→ **Required action**
Repeat the span of the entries below that starts at the line with "(483, 619) = (633, 496): green can -> none" and ends at the line with "(387, 358) = (362, 301): yellow", nothing more. Skip the pictures.

→ **Exercise data**
######
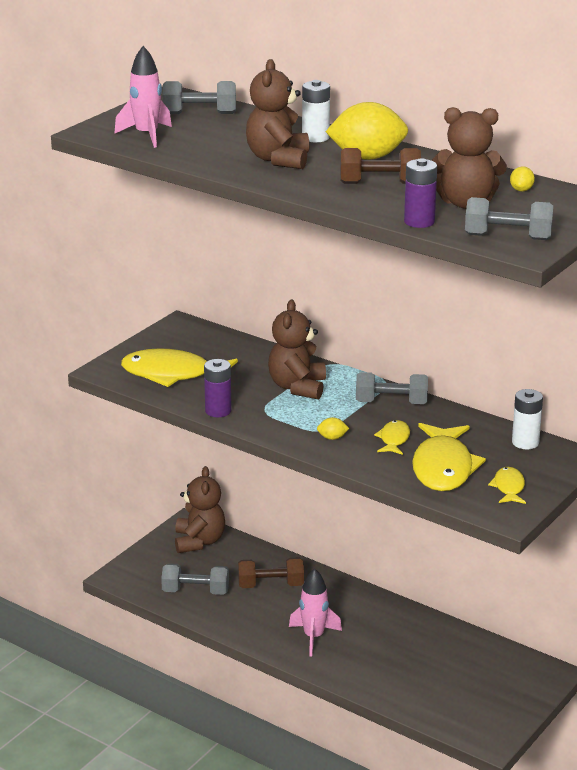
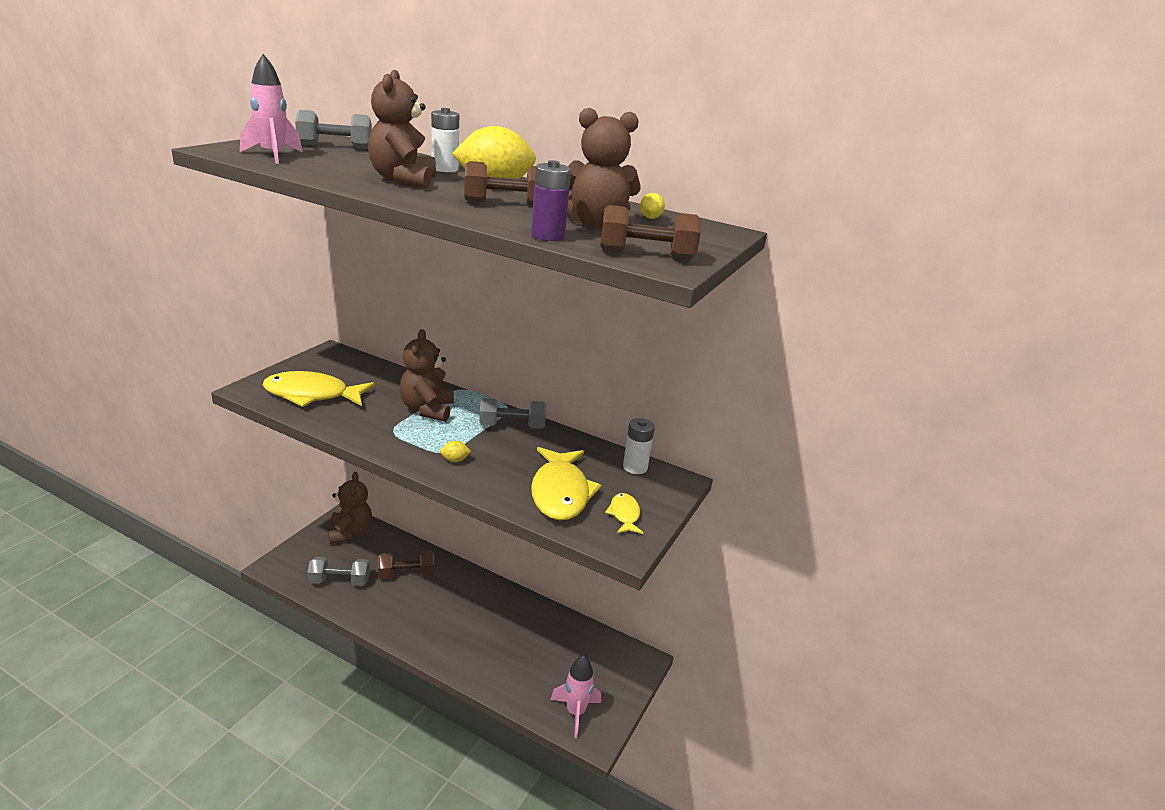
camera: 10 degrees left, 0 degrees up
(218, 411) = (348, 431): purple battery -> none
(313, 637) = (439, 627): pink rocket -> pink rocket (575, 712)
(394, 439) = (513, 462): yellow fish -> none
(507, 237) = (646, 254): grey dumbbell -> brown dumbbell

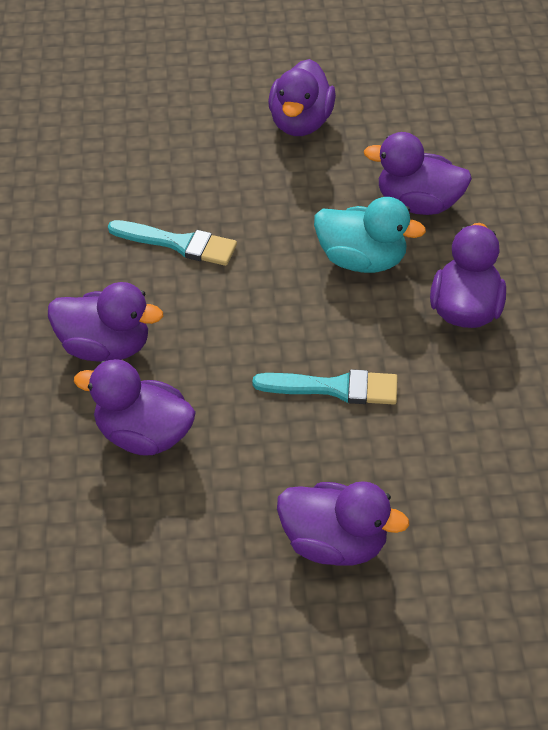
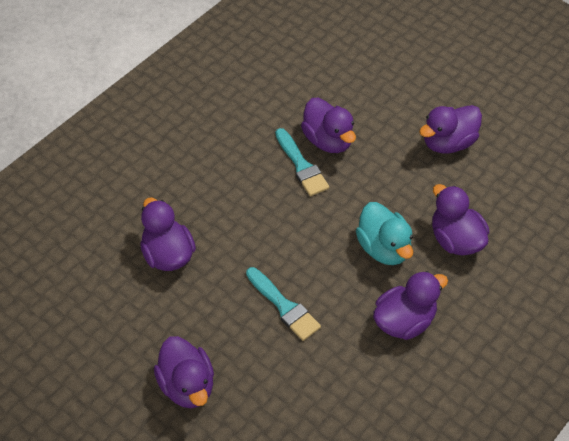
camera: 45 degrees right, 5 degrees up
(105, 347) = (203, 194): purple duck -> purple duck (328, 140)

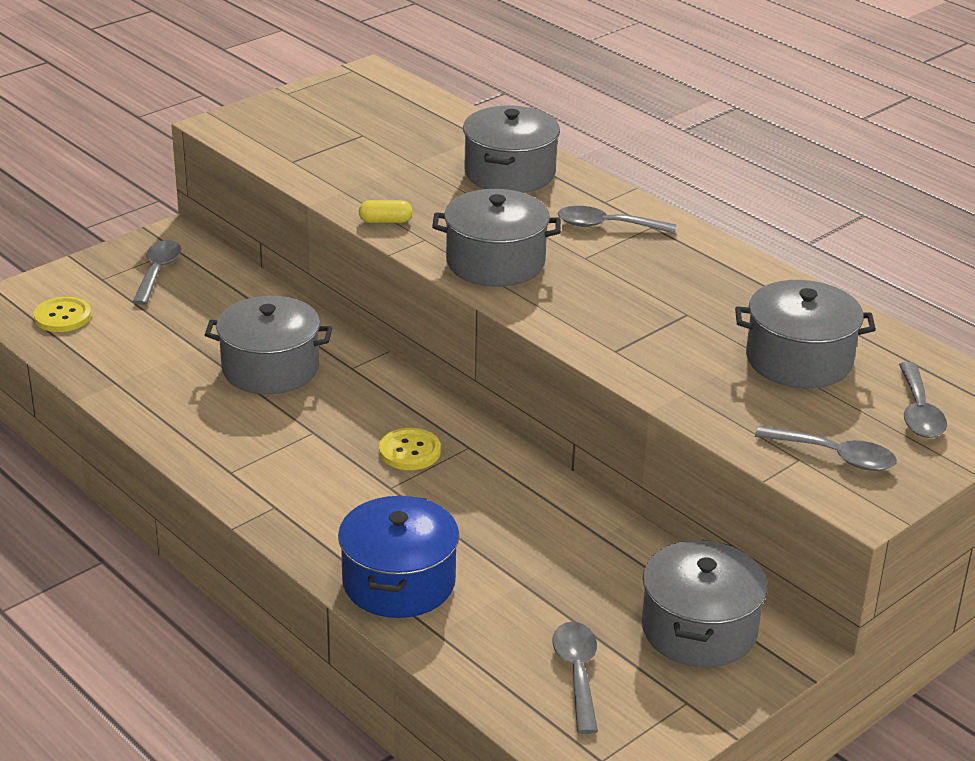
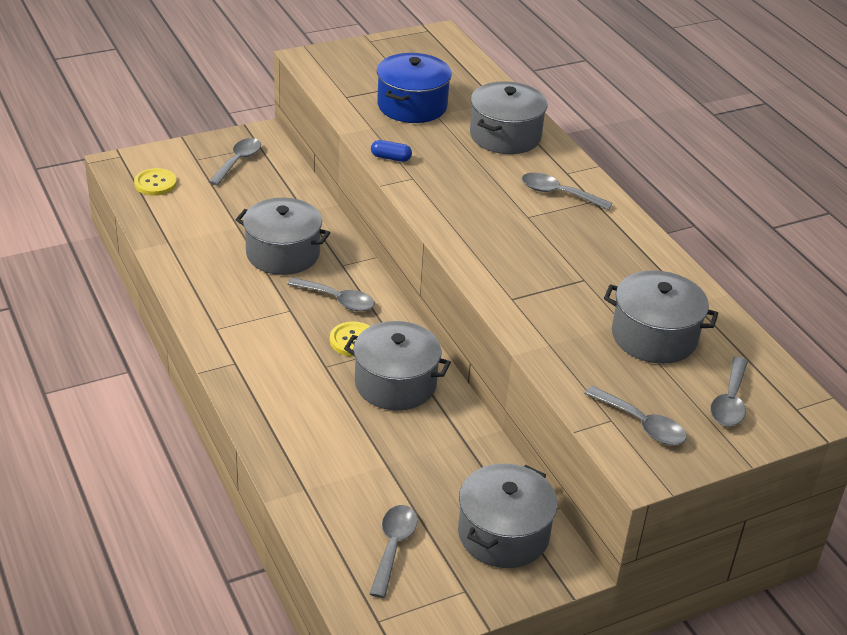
camera: 15 degrees right, 5 degrees up
(366, 409) = (337, 300): none -> grey spoon
(385, 221) = (391, 158): yellow capsule -> blue capsule
(399, 582) = (296, 443): blue pot -> blue pot (412, 106)
(495, 262) = (456, 207): grey pot -> grey pot (395, 383)

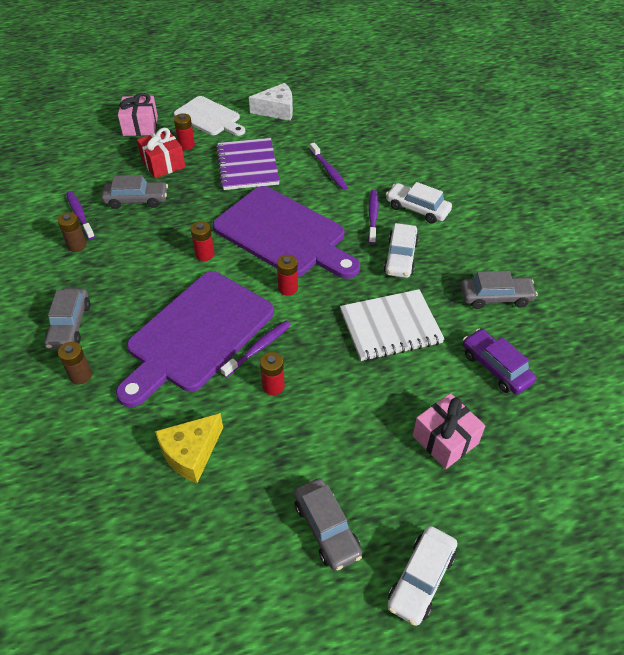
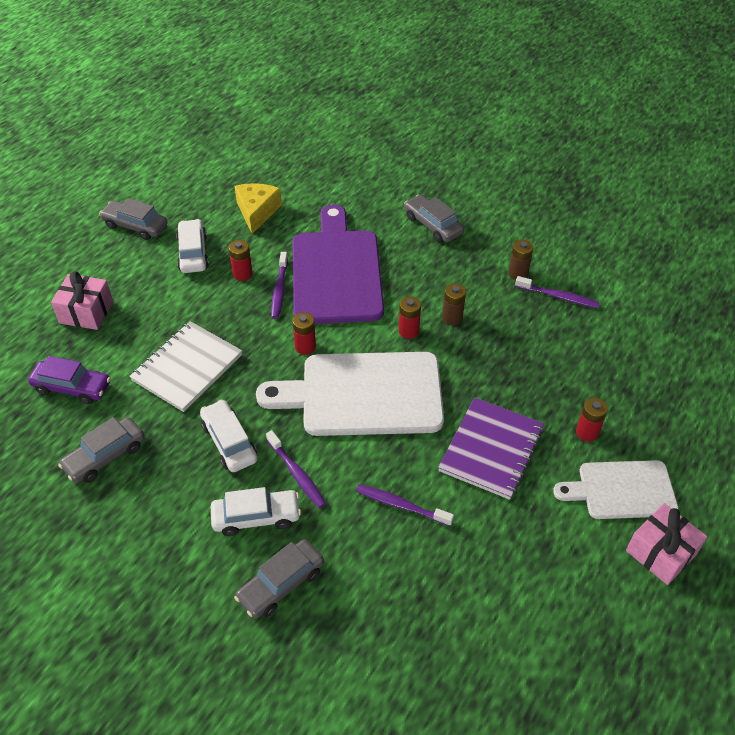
camera: 140 degrees right, 0 degrees up
(80, 375) = (380, 206): brown battery -> brown battery (452, 318)
(136, 200) = (536, 340): grey car -> grey car (281, 584)
(140, 126) = (668, 423): pink gift -> pink gift (661, 552)
(163, 164) = (573, 393): red gift -> none
(247, 166) = (491, 449): purple notebook -> purple notebook turned 75 degrees clockwise
(277, 110) = (566, 563): white cheese -> none
(284, 234) = (363, 394): purple cutting board -> white cutting board
(421, 579) = (59, 235): white car -> white car (193, 253)

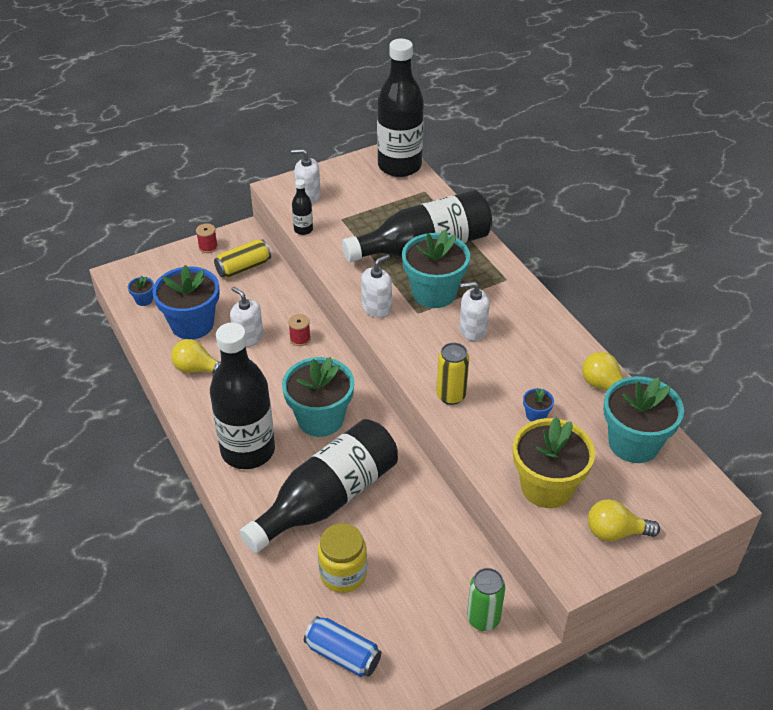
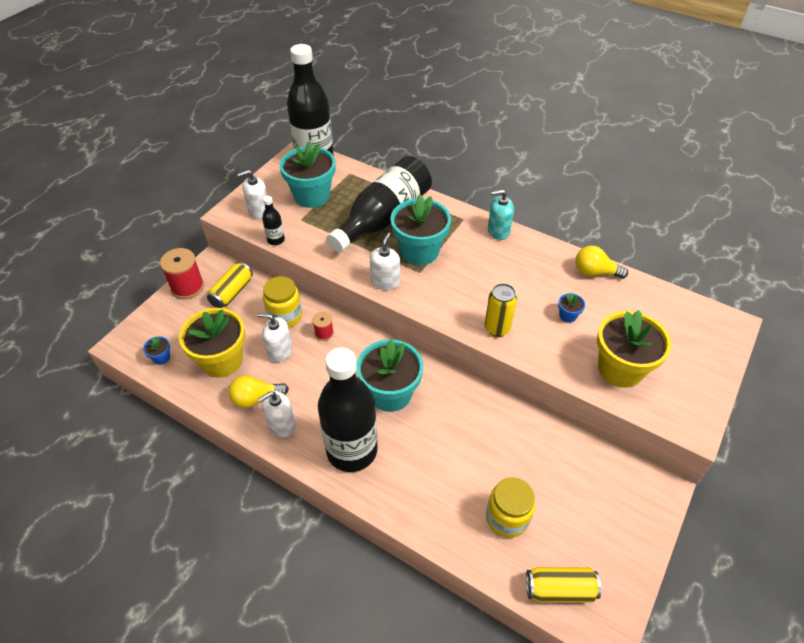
camera: 30 degrees left, 5 degrees up
(192, 324) = (222, 360): blue flower pot -> yellow flower pot
(208, 247) = (187, 287): red spool -> red spool, size x1.84
(276, 308) = (285, 316): none -> yellow jar
(327, 499) = (447, 459): black bottle -> none
(343, 655) = (559, 589): blue can -> yellow can
(472, 330) = (471, 268): white soap dispenser -> white soap dispenser (282, 424)
(483, 619) = (633, 496): green can -> none
(534, 305) = (498, 231): none -> turquoise soap dispenser
(615, 532) = (692, 381): yellow light bulb -> none
(633, 443) = (647, 306): turquoise flower pot -> turquoise flower pot (312, 196)

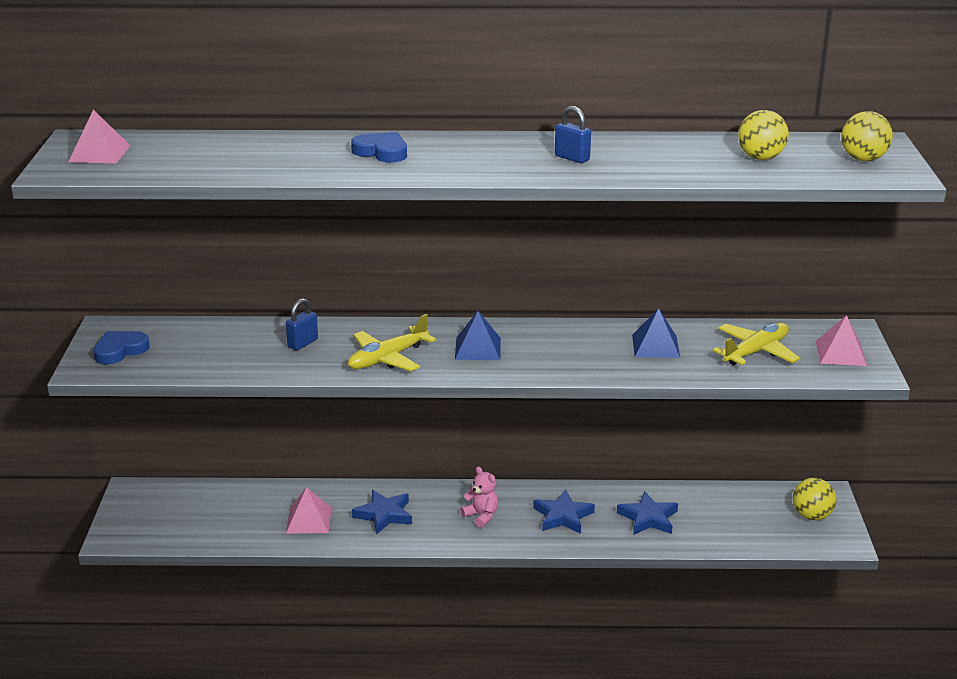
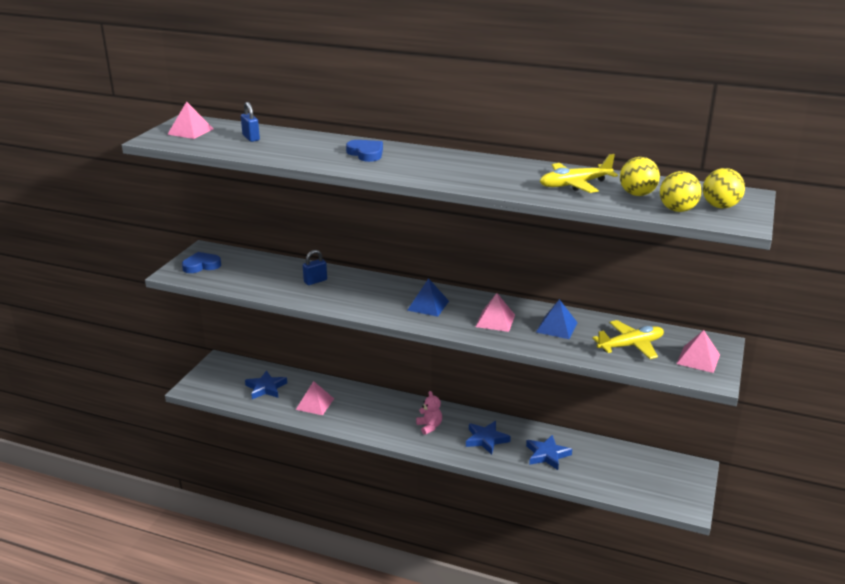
camera: 20 degrees right, 0 degrees up
(384, 515) = (365, 411): blue star -> blue star (266, 388)
(387, 358) = (362, 301): yellow plane -> yellow plane (574, 185)
(572, 158) = (493, 175): blue padlock -> blue padlock (251, 138)
(576, 352) = (495, 320): none -> pink pyramid
(812, 516) = (674, 481): yellow ball -> yellow ball (677, 210)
######
→ **Answer section**
(483, 619) = (633, 496): green can -> none
(534, 305) = (498, 231): none -> turquoise soap dispenser
(615, 532) = (692, 381): yellow light bulb -> none
(633, 443) = (647, 306): turquoise flower pot -> turquoise flower pot (312, 196)

camera: 20 degrees right, 0 degrees up
(384, 515) = (365, 411): blue star -> blue star (266, 388)
(387, 358) = (362, 301): yellow plane -> yellow plane (574, 185)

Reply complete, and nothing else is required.